== Dataset records ==

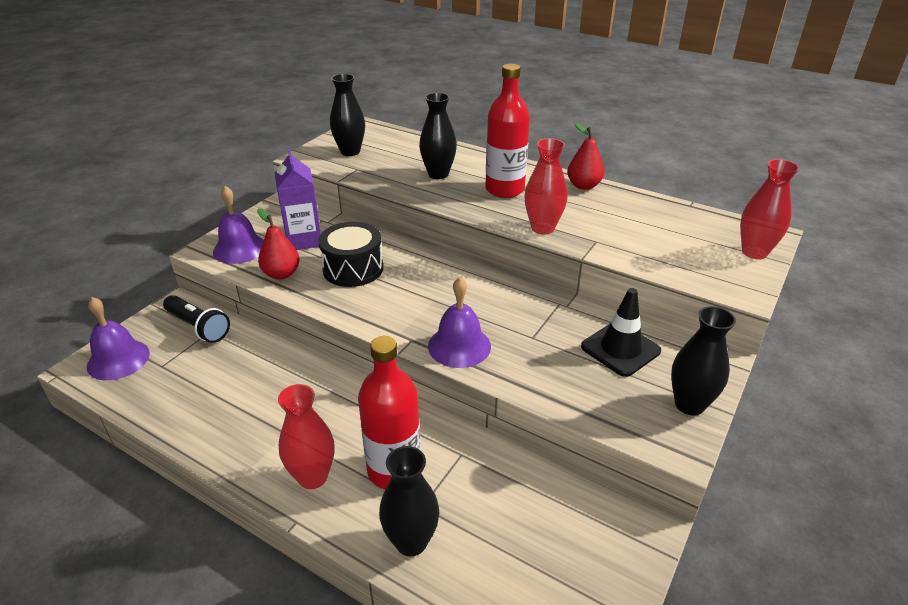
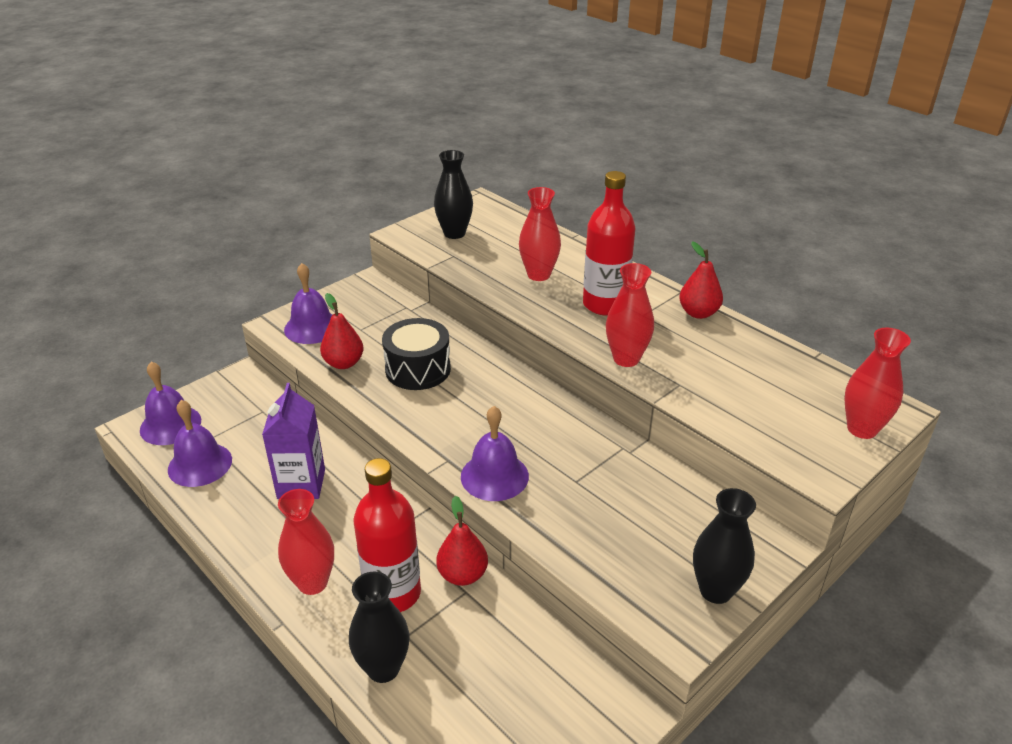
camera: 15 degrees right, 0 degrees up
(160, 390) = (200, 464): none -> purple bell
(198, 327) = (254, 404): black flashlight -> none
(304, 240) = (379, 327): purple carton -> purple carton (301, 484)
(438, 174) = (539, 275): black vase -> red vase
(452, 440) = (462, 575): none -> red pear
(620, 349) = (667, 513): black traffic cone -> none

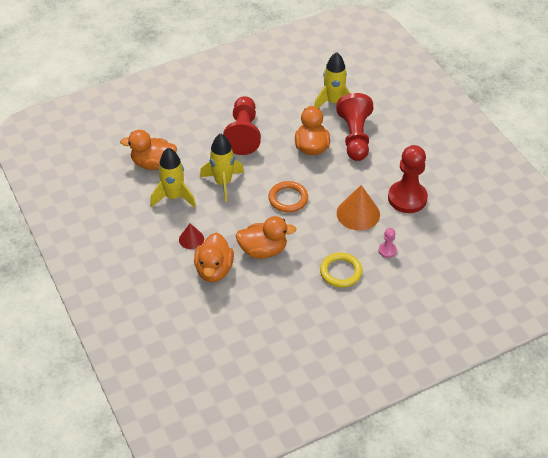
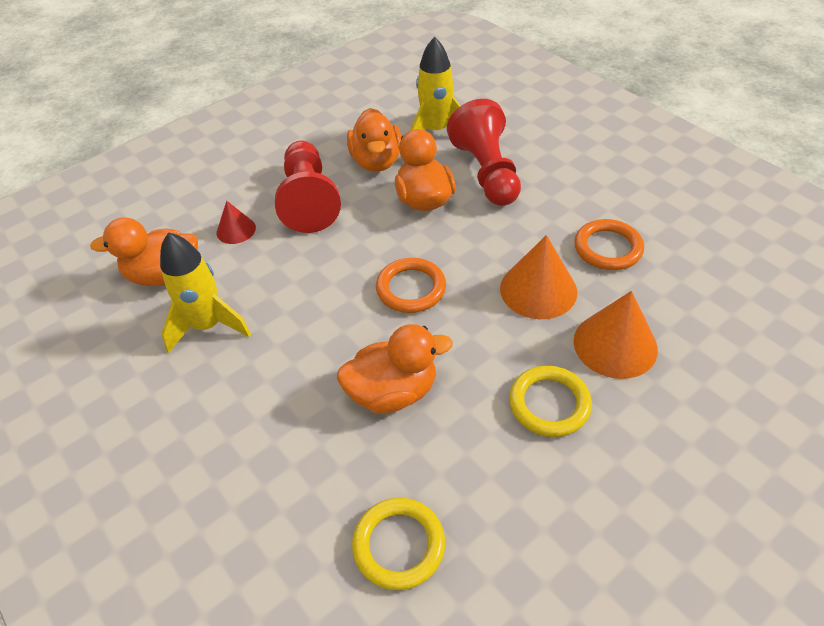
camera: 10 degrees left, 0 degrees up
(191, 239) = (253, 399): red cone -> red cone (236, 230)
(214, 270) = (308, 453): orange duck -> orange duck (376, 161)
(223, 183) = (292, 284): yellow rocket -> none
(247, 316) = (399, 545): none -> yellow ring
(387, 250) = (615, 344): pink pawn -> orange cone
(407, 198) = (608, 248): red pawn -> orange ring

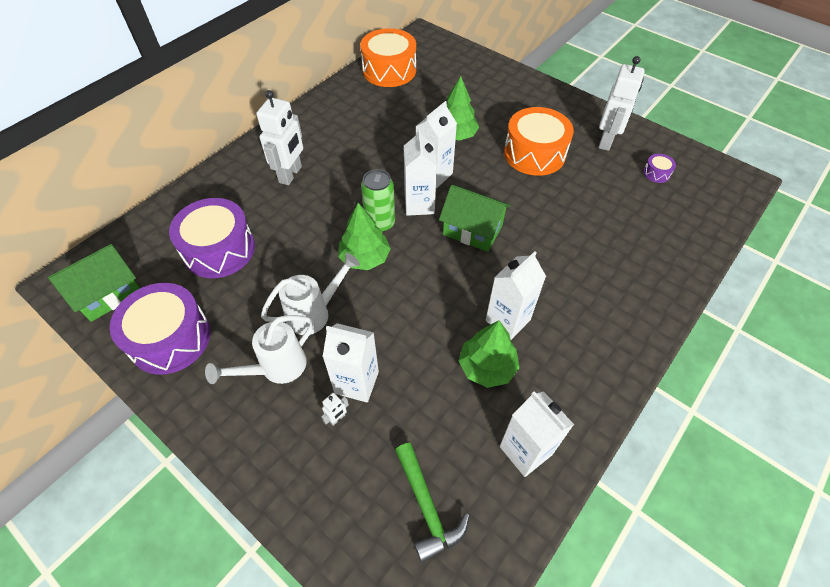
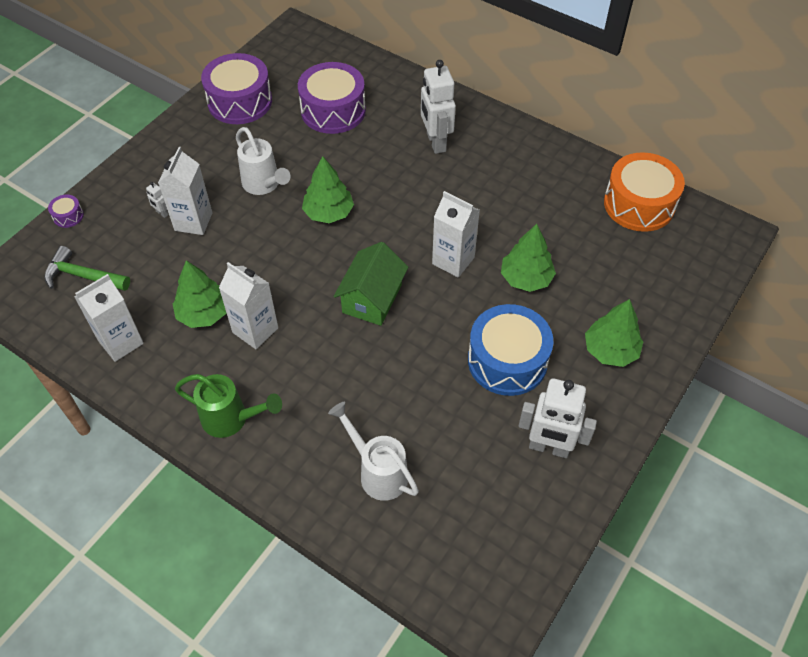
camera: 85 degrees right, 0 degrees up
(109, 293) = (283, 57): green house -> none
(276, 367) = (210, 169): white watering can -> white watering can (378, 472)
(291, 174) = (435, 142): white robot -> white robot turned 60 degrees clockwise
(380, 223) = (375, 220): green can -> none
(419, 204) = (405, 250): white carton -> none
(427, 507) = (83, 276): green hammer -> green hammer turned 45 degrees clockwise
(523, 102) = (610, 350): none -> green tree
(534, 153) = (507, 361): orange drum -> blue drum
(609, 339) = (231, 419): none -> green watering can
(656, 173) = (493, 504): purple drum -> purple drum (68, 216)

===

-- About this exercise --
Line count for "green": report how many lines in the data above include it, with no other words.

-- Response to the exercise --
5